[Records contained in a dataset]
================================
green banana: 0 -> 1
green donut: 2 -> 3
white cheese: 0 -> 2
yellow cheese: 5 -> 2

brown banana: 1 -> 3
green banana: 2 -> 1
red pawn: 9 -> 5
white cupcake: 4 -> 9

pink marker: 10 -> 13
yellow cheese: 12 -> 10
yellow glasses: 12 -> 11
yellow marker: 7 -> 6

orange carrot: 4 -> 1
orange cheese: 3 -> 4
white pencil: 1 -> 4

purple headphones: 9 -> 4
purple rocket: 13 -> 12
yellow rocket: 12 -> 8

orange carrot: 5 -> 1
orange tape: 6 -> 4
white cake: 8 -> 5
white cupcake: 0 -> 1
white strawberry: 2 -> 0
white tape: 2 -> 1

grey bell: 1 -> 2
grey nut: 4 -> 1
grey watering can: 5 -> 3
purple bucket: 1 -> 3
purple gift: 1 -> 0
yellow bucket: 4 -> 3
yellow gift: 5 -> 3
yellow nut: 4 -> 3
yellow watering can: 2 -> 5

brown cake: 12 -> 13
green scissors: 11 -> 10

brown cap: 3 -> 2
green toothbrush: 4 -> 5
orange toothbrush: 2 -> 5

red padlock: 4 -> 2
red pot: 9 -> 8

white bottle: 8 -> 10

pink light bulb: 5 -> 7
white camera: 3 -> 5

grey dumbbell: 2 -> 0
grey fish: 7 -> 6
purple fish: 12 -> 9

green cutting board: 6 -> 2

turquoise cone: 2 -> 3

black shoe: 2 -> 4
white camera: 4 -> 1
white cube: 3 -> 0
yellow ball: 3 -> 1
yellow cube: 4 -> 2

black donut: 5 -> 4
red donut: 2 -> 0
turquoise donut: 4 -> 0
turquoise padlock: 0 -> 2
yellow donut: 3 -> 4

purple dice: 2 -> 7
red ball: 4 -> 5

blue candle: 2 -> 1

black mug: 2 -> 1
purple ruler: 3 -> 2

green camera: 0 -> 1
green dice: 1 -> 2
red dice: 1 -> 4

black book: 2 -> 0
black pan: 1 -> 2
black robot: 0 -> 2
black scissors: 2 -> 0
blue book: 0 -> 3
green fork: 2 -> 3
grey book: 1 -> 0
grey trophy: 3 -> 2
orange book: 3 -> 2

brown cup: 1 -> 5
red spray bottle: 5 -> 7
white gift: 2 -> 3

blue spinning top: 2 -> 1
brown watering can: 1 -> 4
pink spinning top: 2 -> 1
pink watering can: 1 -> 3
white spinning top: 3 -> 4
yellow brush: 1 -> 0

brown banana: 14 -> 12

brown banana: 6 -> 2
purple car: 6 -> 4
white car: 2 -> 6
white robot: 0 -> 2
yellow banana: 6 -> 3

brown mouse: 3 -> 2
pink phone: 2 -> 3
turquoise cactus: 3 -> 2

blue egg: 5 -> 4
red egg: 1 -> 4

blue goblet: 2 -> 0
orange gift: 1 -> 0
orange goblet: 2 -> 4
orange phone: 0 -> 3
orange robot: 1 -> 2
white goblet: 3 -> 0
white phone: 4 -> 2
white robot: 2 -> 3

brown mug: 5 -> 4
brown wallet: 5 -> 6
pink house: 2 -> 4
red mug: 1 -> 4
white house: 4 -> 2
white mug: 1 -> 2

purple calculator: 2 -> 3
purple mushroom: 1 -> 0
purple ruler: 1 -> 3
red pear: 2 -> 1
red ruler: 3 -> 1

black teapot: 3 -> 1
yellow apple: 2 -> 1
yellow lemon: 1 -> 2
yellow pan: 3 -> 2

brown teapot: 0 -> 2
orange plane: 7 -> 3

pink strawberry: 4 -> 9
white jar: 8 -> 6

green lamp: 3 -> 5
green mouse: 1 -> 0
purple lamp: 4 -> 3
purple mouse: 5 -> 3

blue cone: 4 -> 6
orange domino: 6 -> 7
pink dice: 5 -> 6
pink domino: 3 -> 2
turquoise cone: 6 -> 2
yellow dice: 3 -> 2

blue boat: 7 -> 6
================================
Write down how many lines above contain the string "black", and nothing besides.

» **Output of the task**: 8